* _Aim of the task_:
From the listing below, copy only the lines from the line that contains "(233, 318) = (918, 498): pink" to the line that contains "(790, 114) = (220, 449): red", counting those two lines as part of the copy.

* _Data for the task_:
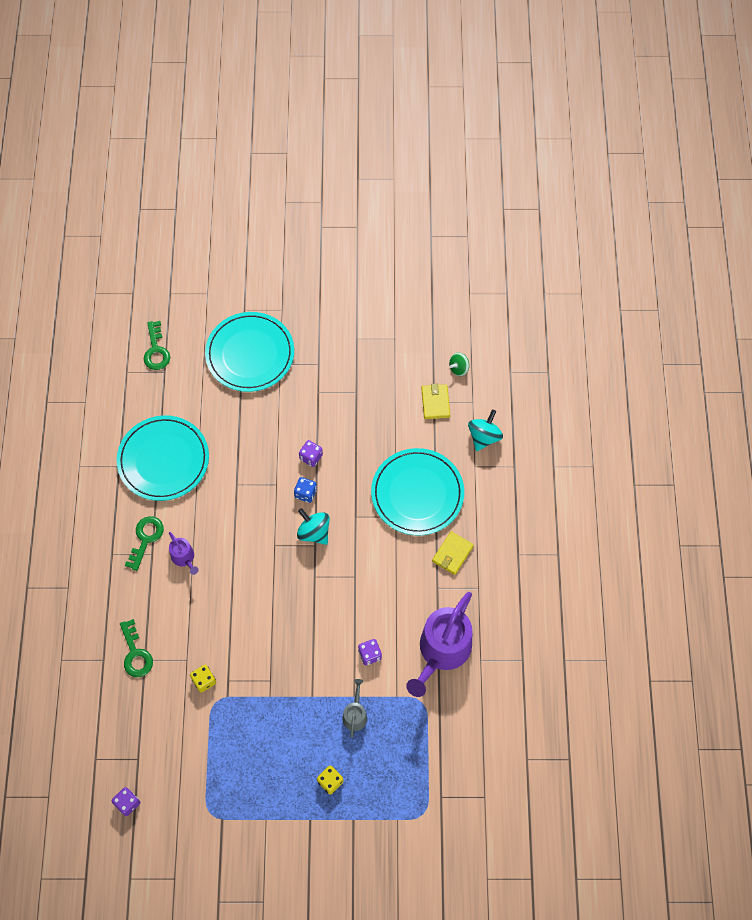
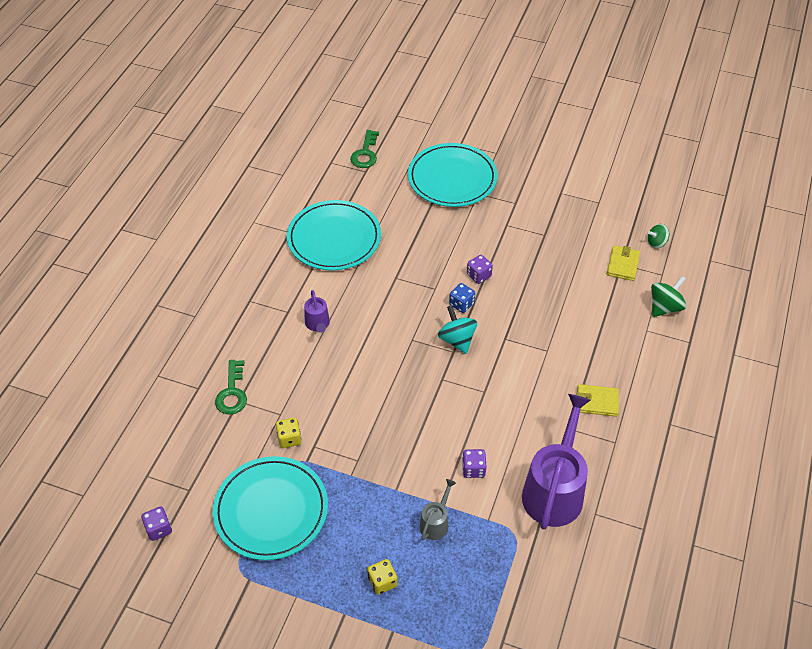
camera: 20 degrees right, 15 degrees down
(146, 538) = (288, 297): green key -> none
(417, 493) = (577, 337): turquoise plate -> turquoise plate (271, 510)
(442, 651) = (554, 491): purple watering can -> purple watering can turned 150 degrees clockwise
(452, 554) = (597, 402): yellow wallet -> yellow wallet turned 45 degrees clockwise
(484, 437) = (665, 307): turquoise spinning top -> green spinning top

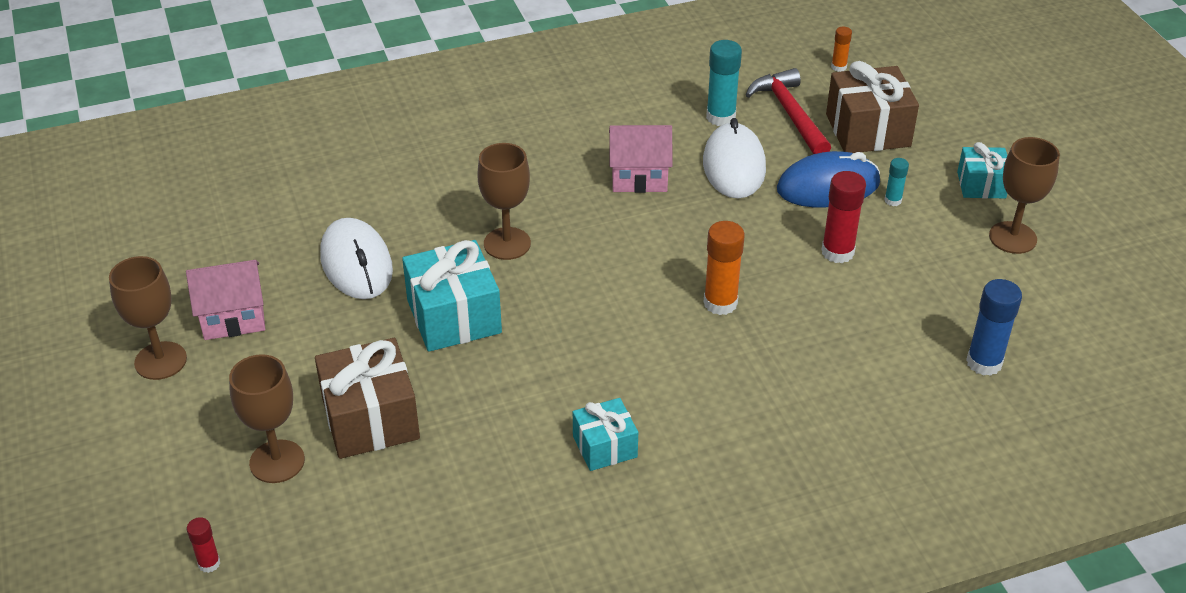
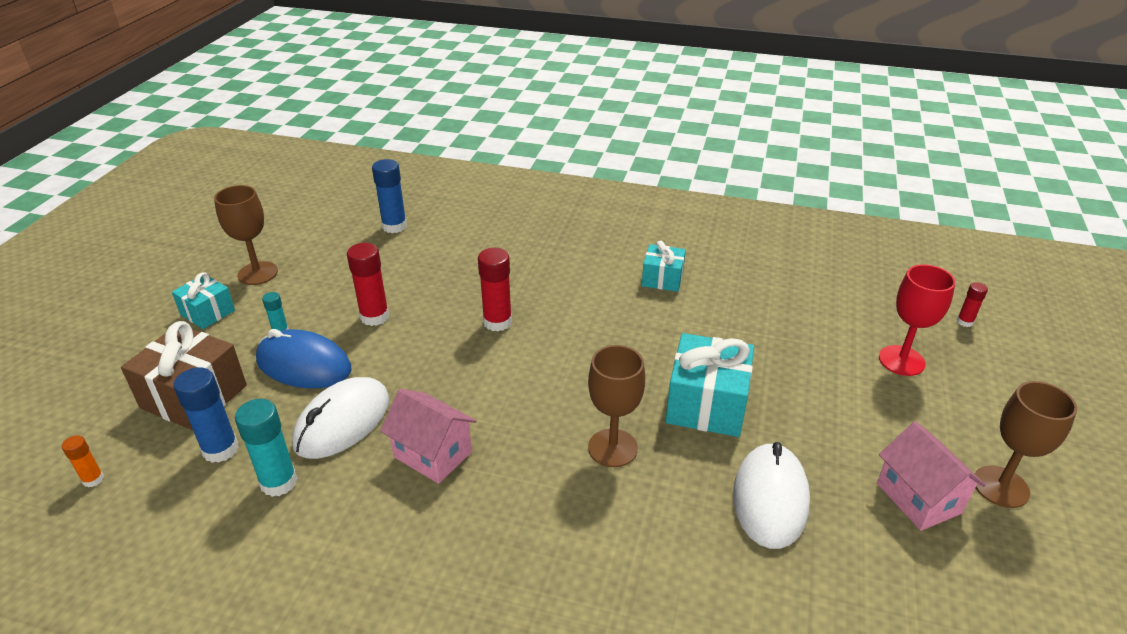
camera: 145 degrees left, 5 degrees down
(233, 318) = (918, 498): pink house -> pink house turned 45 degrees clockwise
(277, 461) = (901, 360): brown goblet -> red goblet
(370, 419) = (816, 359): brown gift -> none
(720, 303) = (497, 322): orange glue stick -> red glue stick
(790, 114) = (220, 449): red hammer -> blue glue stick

==

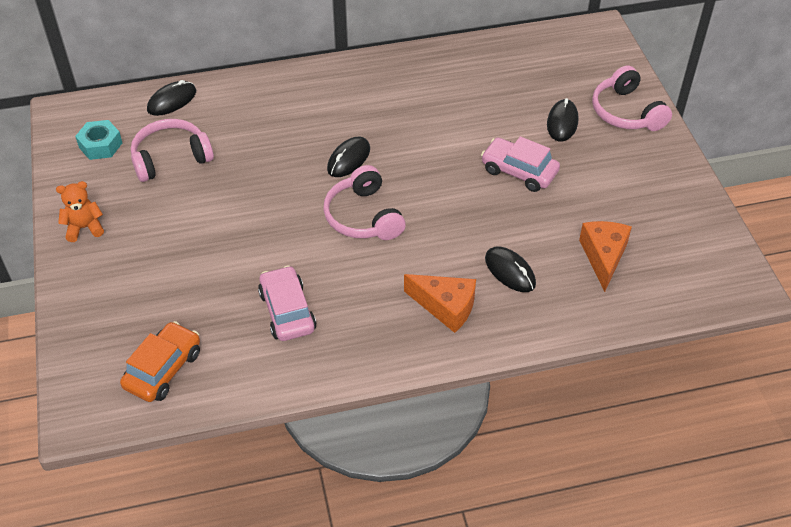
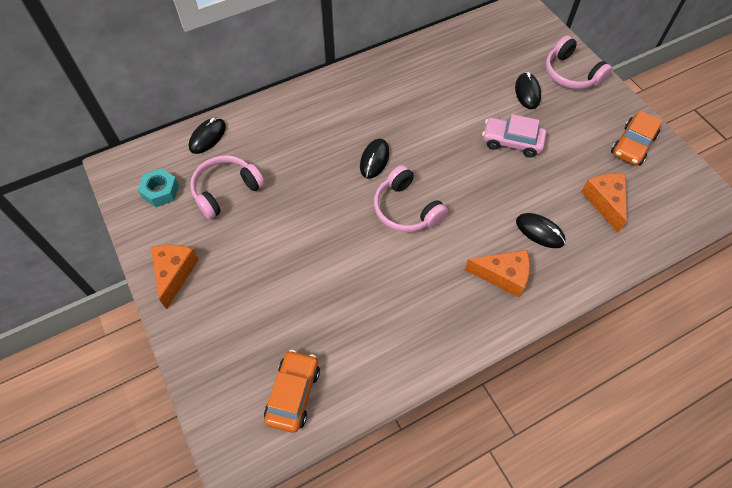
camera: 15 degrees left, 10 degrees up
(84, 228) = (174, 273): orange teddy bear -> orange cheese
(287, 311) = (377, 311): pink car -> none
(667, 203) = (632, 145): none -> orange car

==

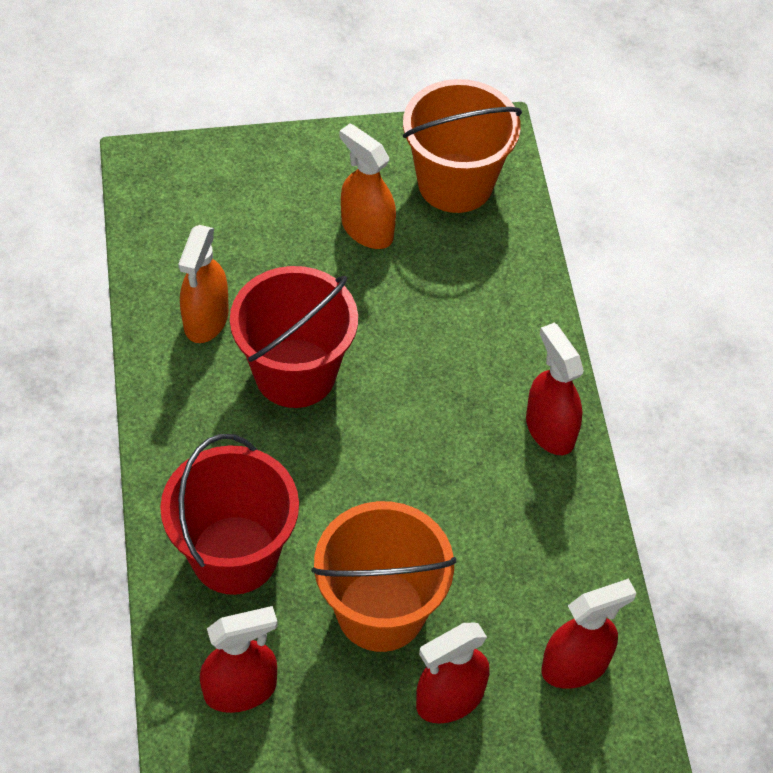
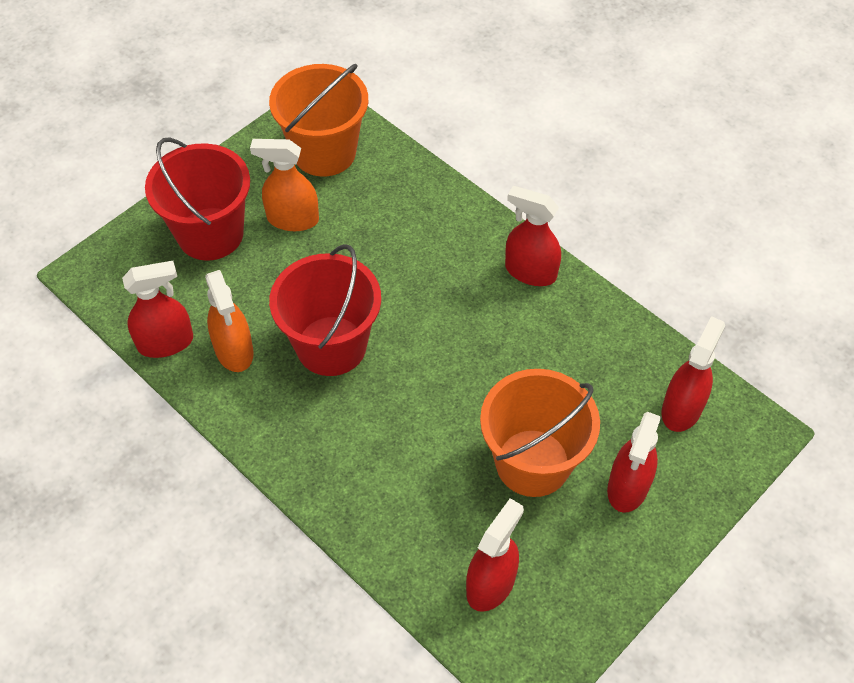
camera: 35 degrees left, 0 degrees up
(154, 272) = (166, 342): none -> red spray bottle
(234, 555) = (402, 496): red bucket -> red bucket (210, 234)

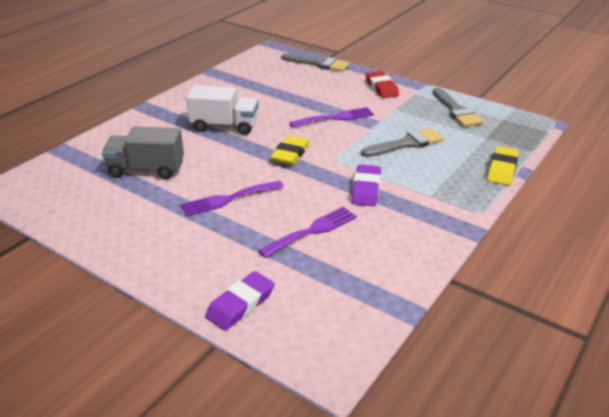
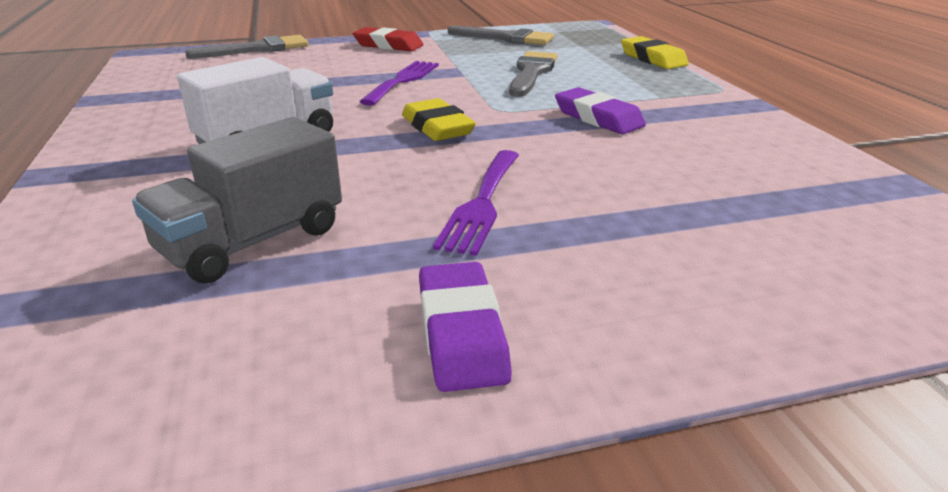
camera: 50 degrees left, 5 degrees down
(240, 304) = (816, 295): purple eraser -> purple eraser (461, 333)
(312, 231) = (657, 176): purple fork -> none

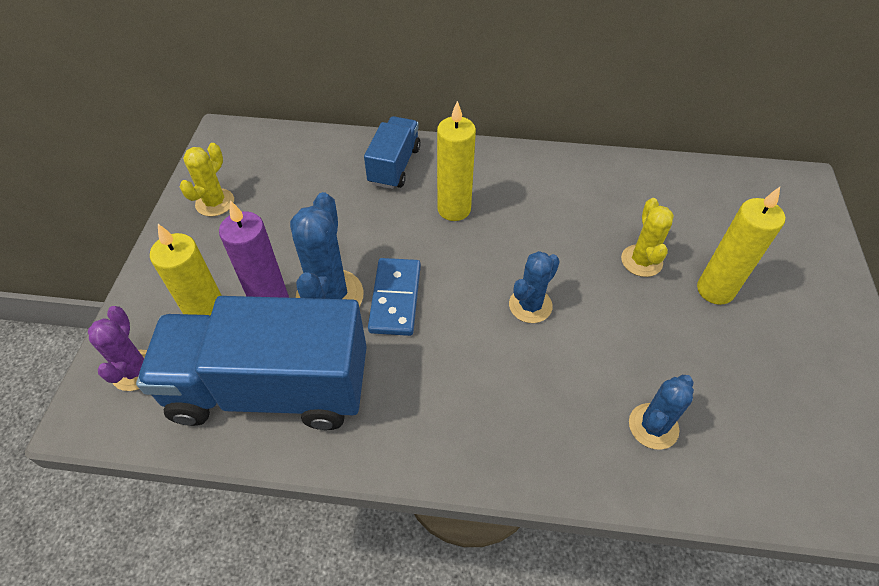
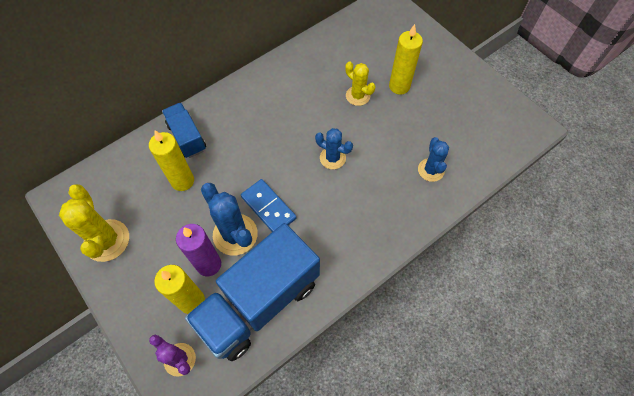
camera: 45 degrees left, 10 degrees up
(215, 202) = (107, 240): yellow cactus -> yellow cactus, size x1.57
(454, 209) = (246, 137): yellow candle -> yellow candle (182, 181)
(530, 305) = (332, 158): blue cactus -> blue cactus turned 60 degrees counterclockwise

* _Solved problem_:
(233, 318) = (918, 498): pink house -> pink house turned 45 degrees clockwise
(277, 461) = (901, 360): brown goblet -> red goblet
(370, 419) = (816, 359): brown gift -> none
(720, 303) = (497, 322): orange glue stick -> red glue stick
(790, 114) = (220, 449): red hammer -> blue glue stick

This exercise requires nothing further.